**Exercise objective:** A complete answer lists every line of the entries below where the string "none" appears.

Start of Block

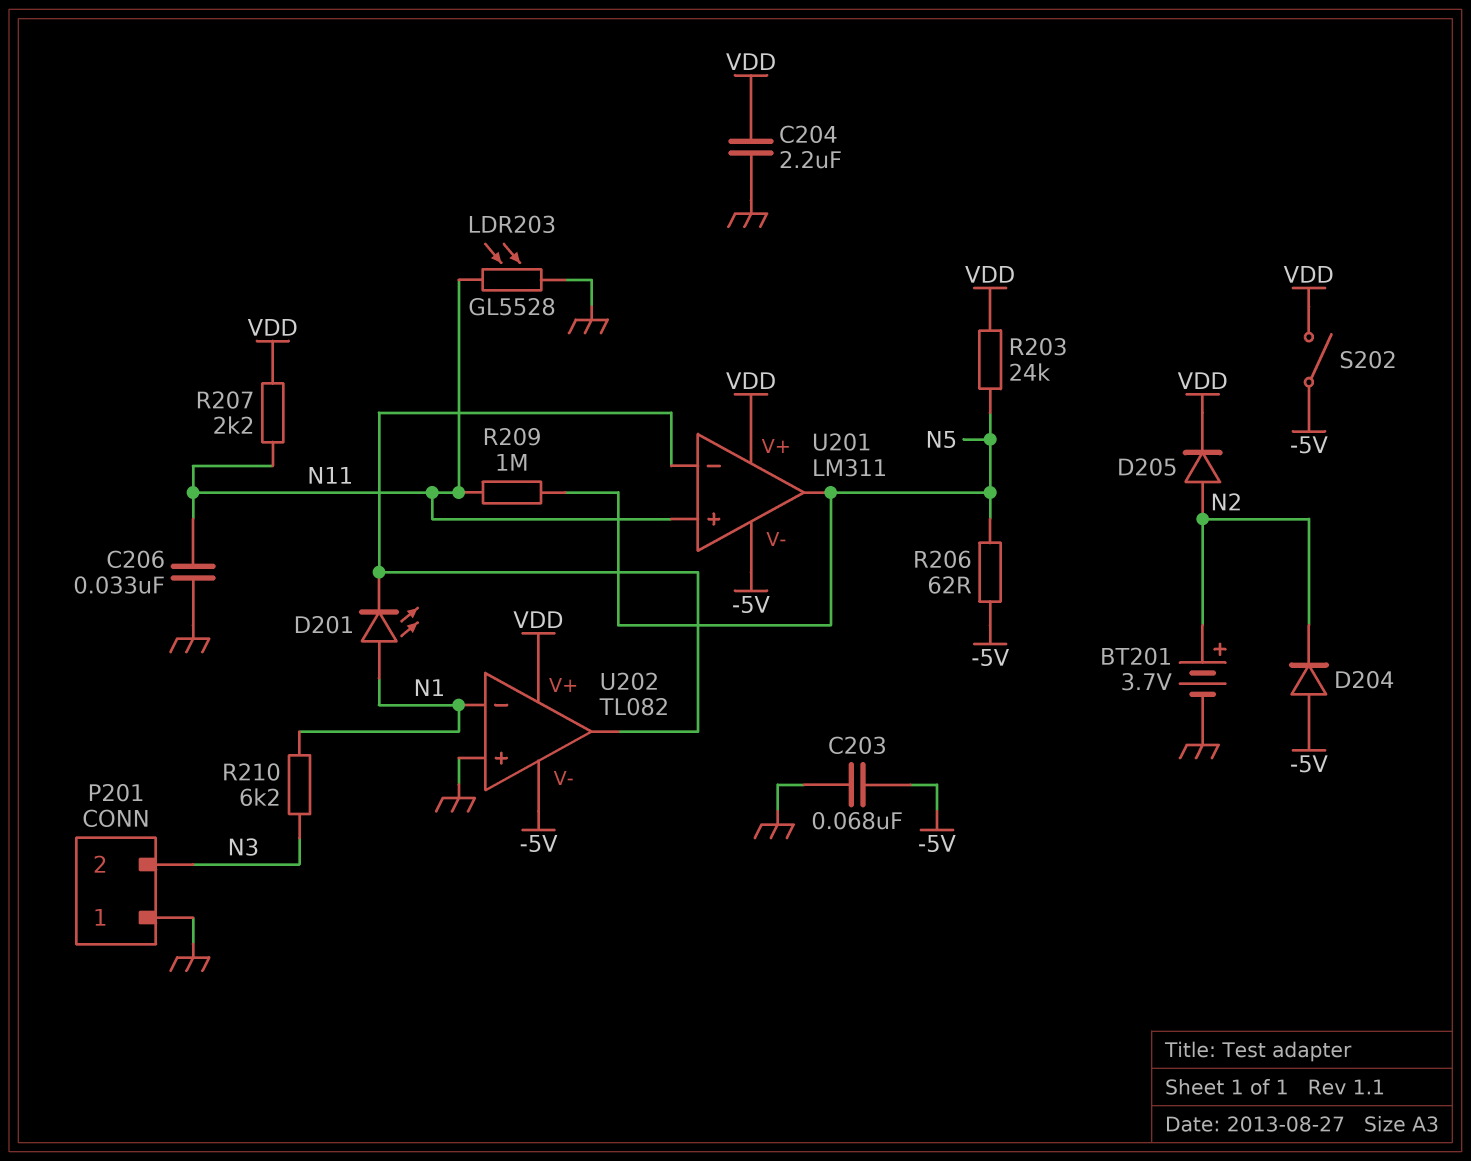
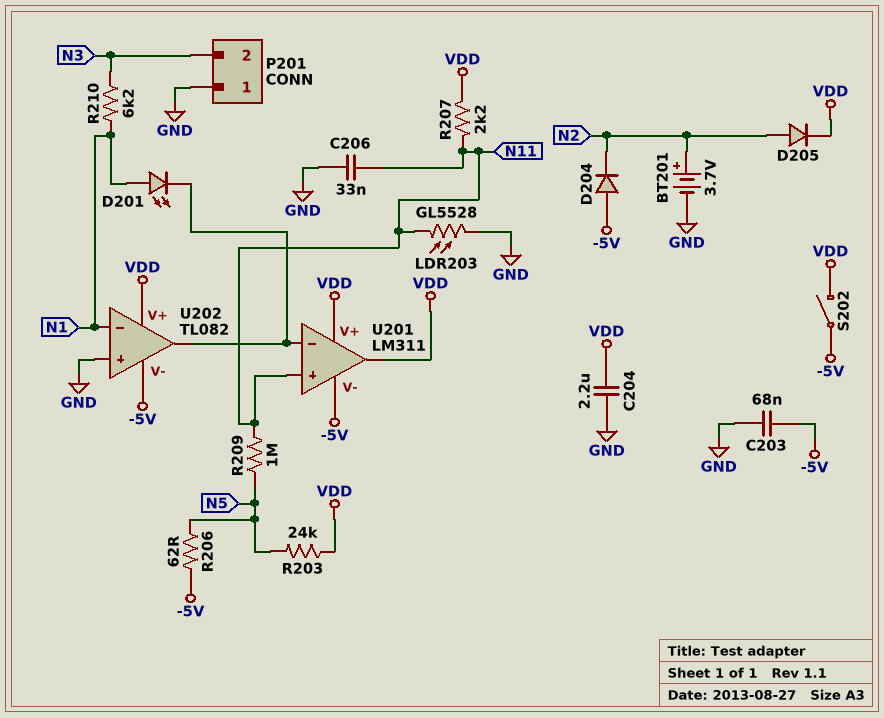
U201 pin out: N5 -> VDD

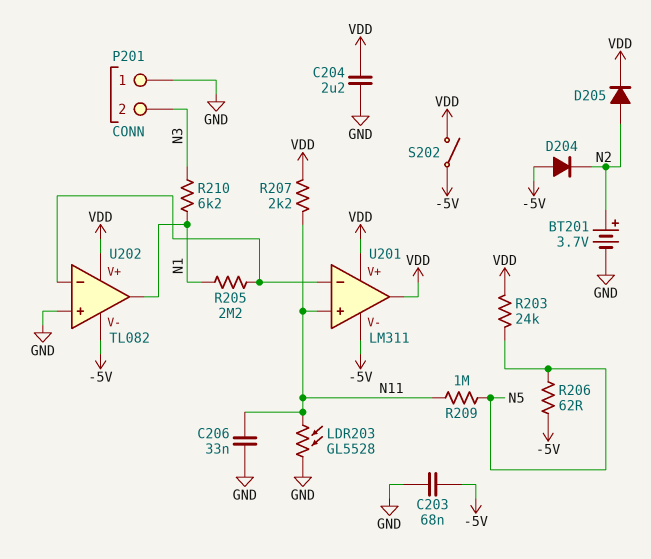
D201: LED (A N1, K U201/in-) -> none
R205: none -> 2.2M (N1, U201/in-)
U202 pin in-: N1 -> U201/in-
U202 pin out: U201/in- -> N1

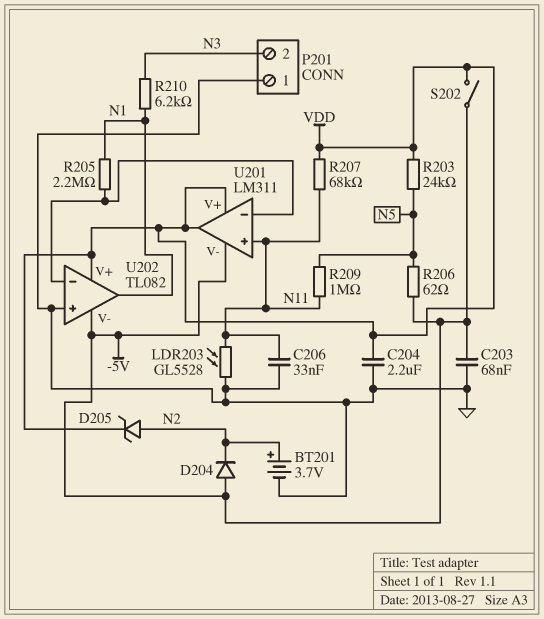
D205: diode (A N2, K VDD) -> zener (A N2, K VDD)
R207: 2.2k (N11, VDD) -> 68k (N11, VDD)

End of Block

**Task result:**
D201: LED (A N1, K U201/in-) -> none
R205: none -> 2.2M (N1, U201/in-)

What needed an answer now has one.